Work task:
Set out the records below again exactly; skip the images.

Before-and-after object listings:
----

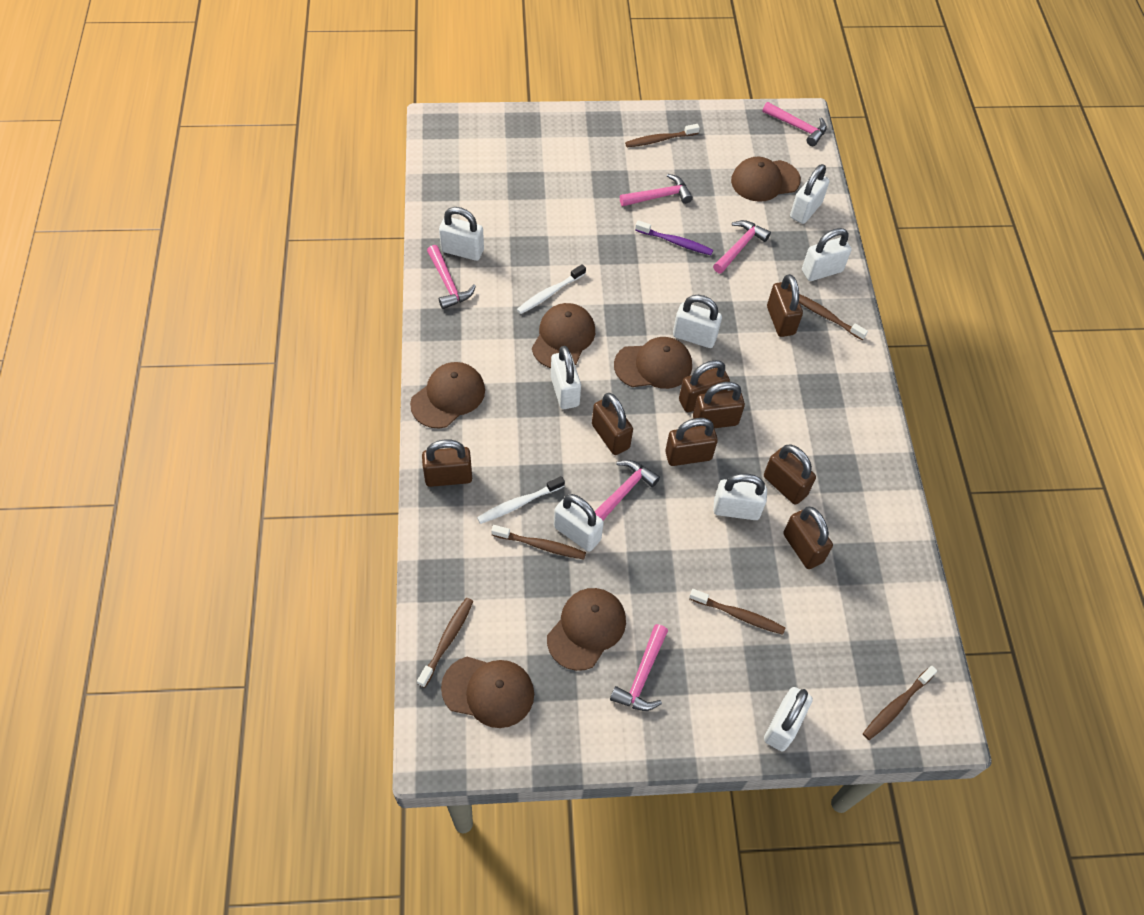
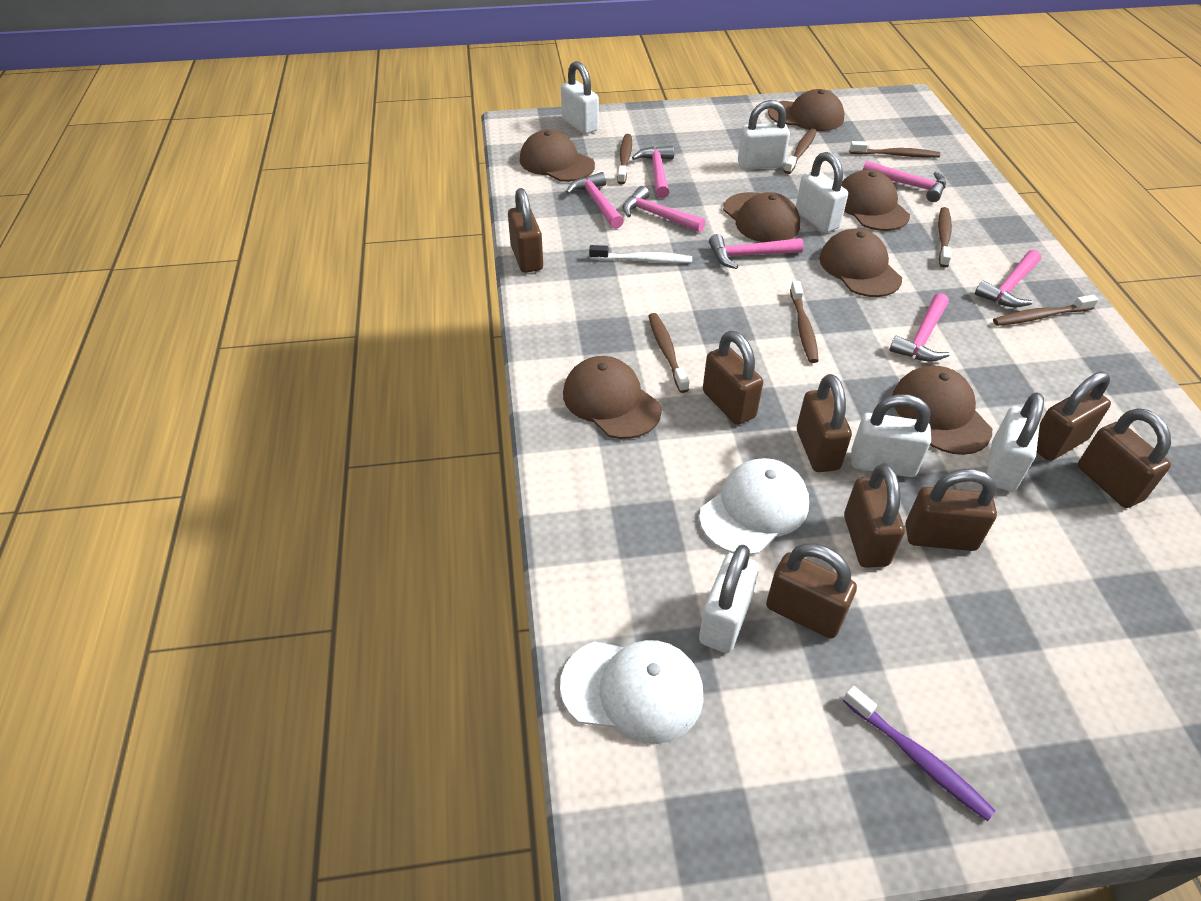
brown cap: 6 -> 7
brown toothbrush: 6 -> 7
pink hammer: 6 -> 7
white cap: 0 -> 2
white padlock: 8 -> 6
white toothbrush: 2 -> 1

----

Task output:
brown cap: 6 -> 7
brown toothbrush: 6 -> 7
pink hammer: 6 -> 7
white cap: 0 -> 2
white padlock: 8 -> 6
white toothbrush: 2 -> 1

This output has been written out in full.